Assigned task:
Omit the pictures and return exactly the stretch of the material below from the line with "brown soap dispenser: 2 -> 3" through the line with "turquoise flashlight: 3 -> 4".

:: Records supplied ::

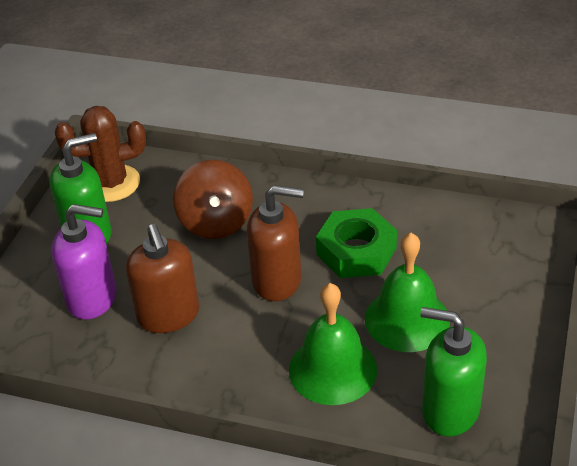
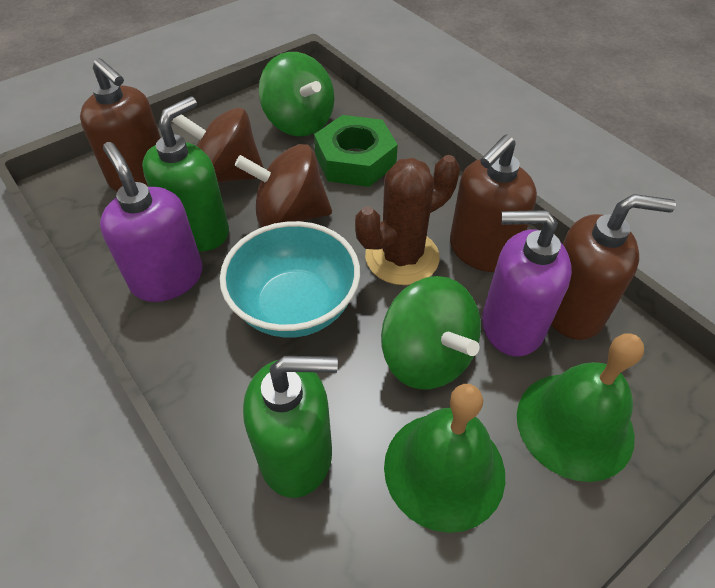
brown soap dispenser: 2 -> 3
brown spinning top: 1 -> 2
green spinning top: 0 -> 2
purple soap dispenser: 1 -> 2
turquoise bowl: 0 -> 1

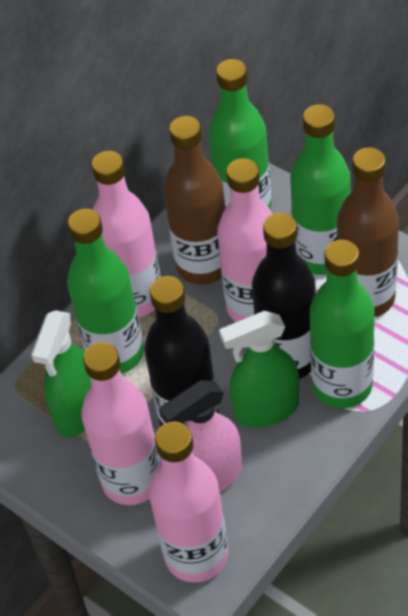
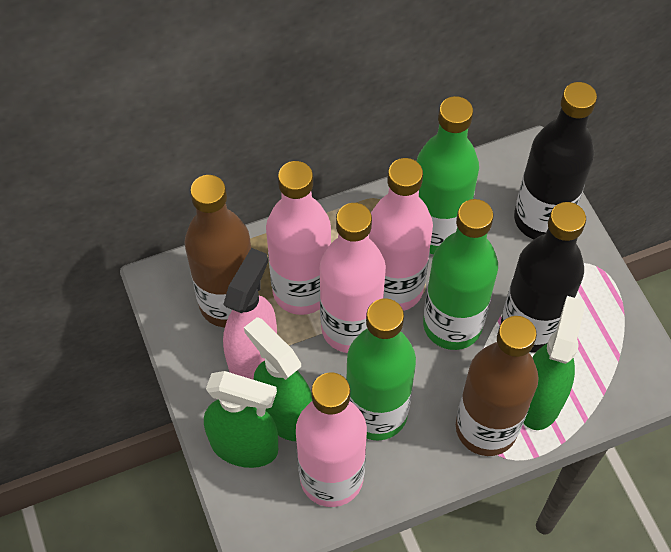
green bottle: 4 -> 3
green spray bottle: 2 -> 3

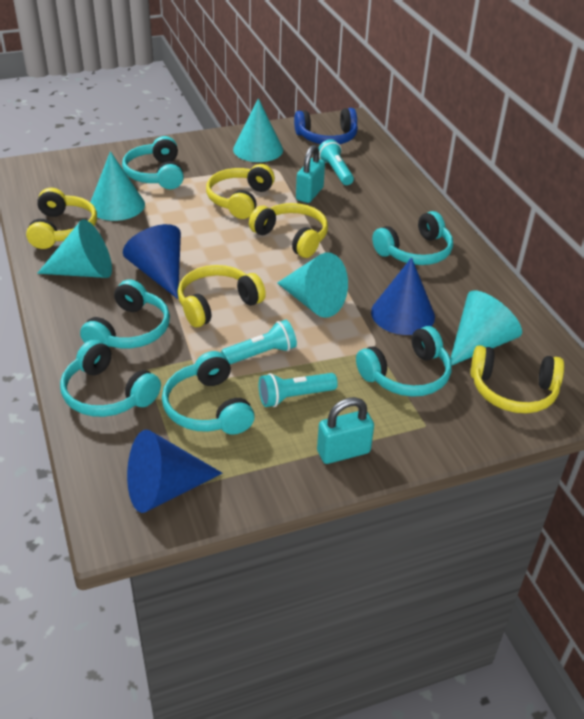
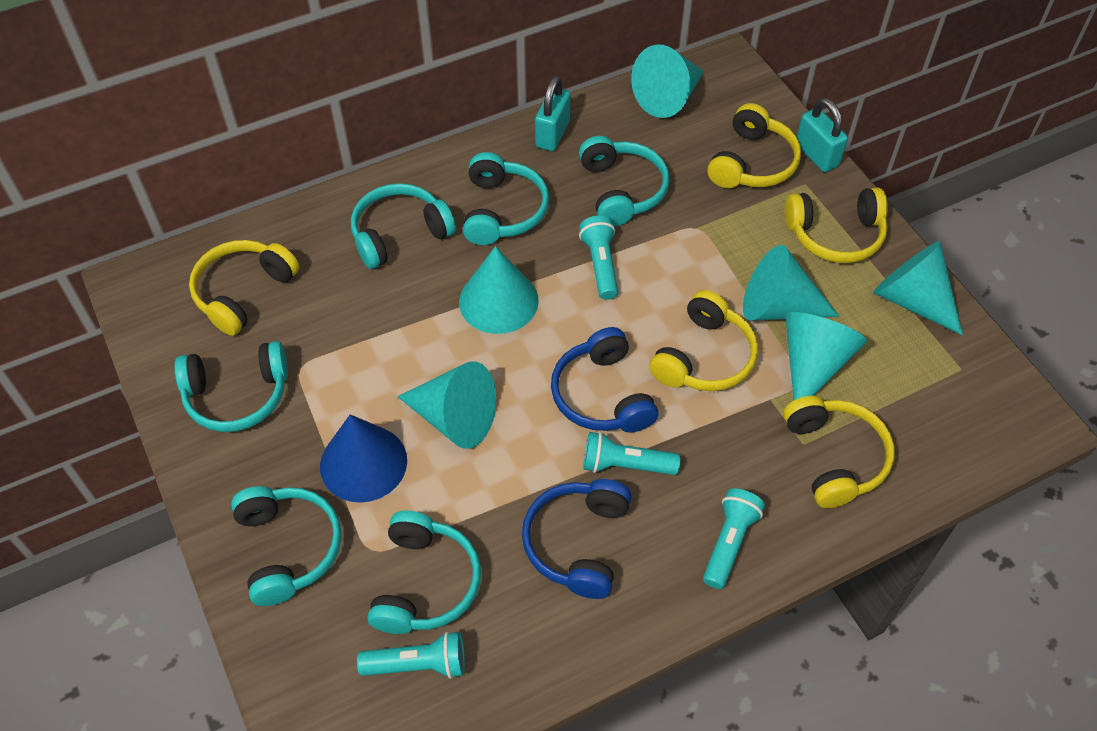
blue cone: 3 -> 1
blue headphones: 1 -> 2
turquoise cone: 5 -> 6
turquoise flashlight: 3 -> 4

:::
:: Records supplied ::

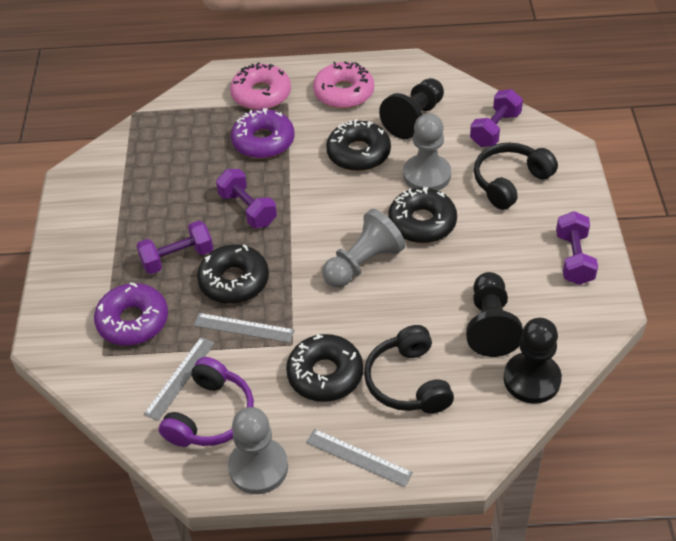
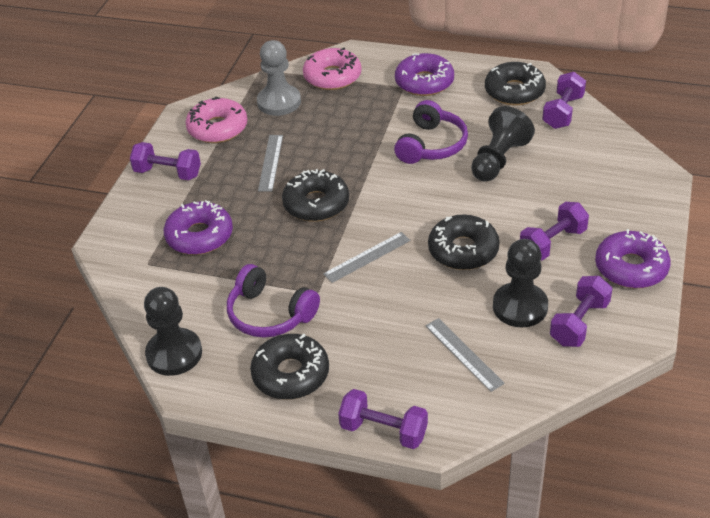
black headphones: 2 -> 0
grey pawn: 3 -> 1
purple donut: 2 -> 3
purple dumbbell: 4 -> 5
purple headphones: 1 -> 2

:::

Solved problem:
brown soap dispenser: 2 -> 3
brown spinning top: 1 -> 2
green spinning top: 0 -> 2
purple soap dispenser: 1 -> 2
turquoise bowl: 0 -> 1

green bottle: 4 -> 3
green spray bottle: 2 -> 3

blue cone: 3 -> 1
blue headphones: 1 -> 2
turquoise cone: 5 -> 6
turquoise flashlight: 3 -> 4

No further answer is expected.